Give back exactly the lines of the material below, starting with the line with "camera: 15 degrees left, 0 degrees up" and going on through the line with "(306, 143) = (551, 240): black".
[Start of section]
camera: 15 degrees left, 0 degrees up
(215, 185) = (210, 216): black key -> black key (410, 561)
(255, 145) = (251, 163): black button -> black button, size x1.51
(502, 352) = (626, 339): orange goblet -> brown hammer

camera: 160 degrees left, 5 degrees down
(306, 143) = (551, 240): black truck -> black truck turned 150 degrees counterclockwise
[End of section]
[Start of section]
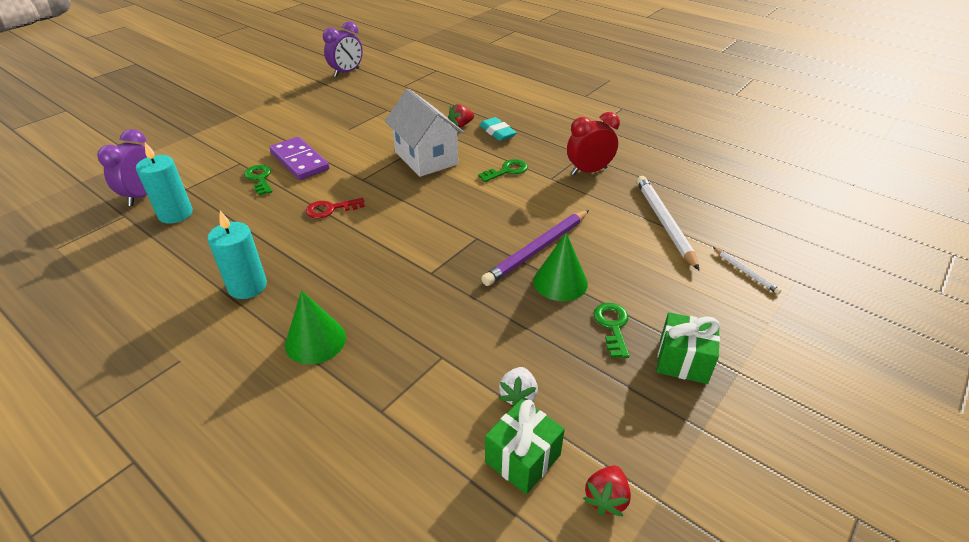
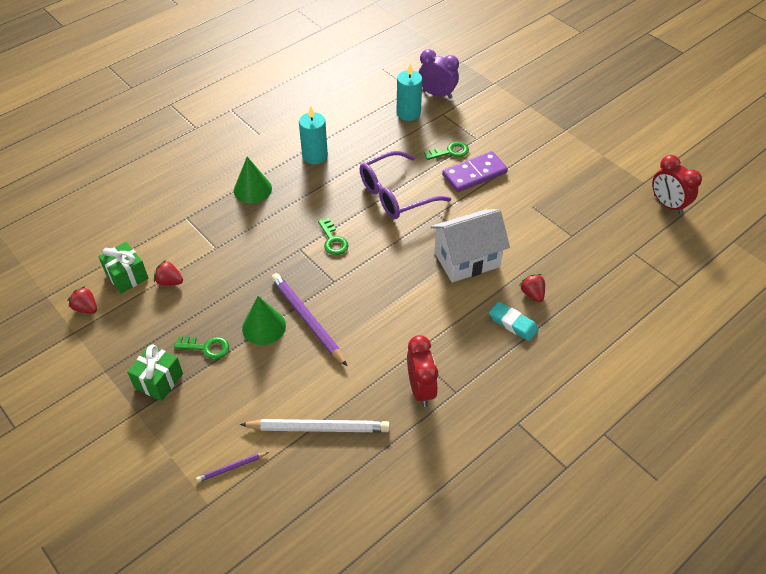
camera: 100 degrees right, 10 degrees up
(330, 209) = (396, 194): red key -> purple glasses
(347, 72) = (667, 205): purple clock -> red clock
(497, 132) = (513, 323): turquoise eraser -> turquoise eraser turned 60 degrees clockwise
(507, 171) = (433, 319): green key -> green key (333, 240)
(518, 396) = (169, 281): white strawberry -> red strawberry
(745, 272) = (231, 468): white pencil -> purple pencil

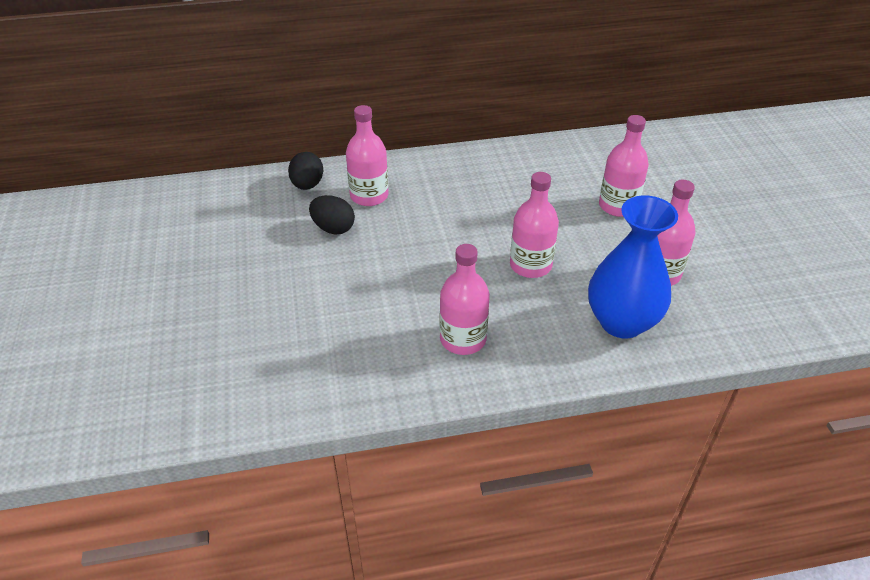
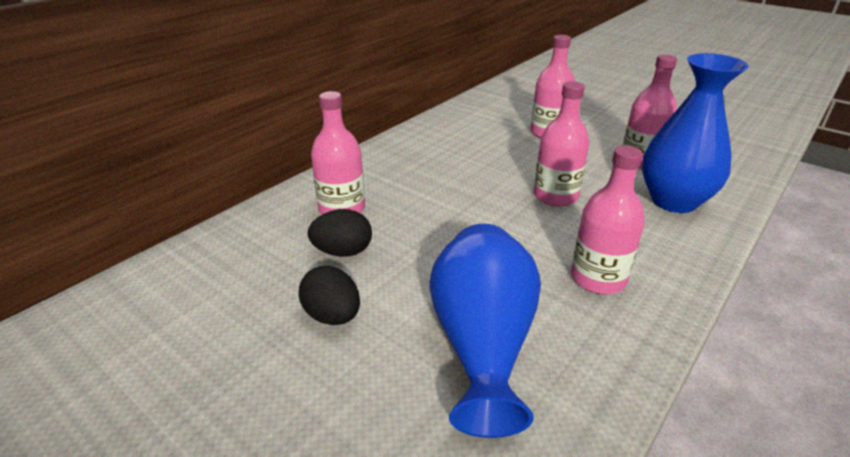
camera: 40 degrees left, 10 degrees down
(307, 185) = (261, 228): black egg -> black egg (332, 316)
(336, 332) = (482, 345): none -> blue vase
[End of section]
RESULT FOR THIS EXERCISE:
camera: 15 degrees left, 0 degrees up
(215, 185) = (210, 216): black key -> black key (410, 561)
(255, 145) = (251, 163): black button -> black button, size x1.51
(502, 352) = (626, 339): orange goblet -> brown hammer

camera: 160 degrees left, 5 degrees down
(306, 143) = (551, 240): black truck -> black truck turned 150 degrees counterclockwise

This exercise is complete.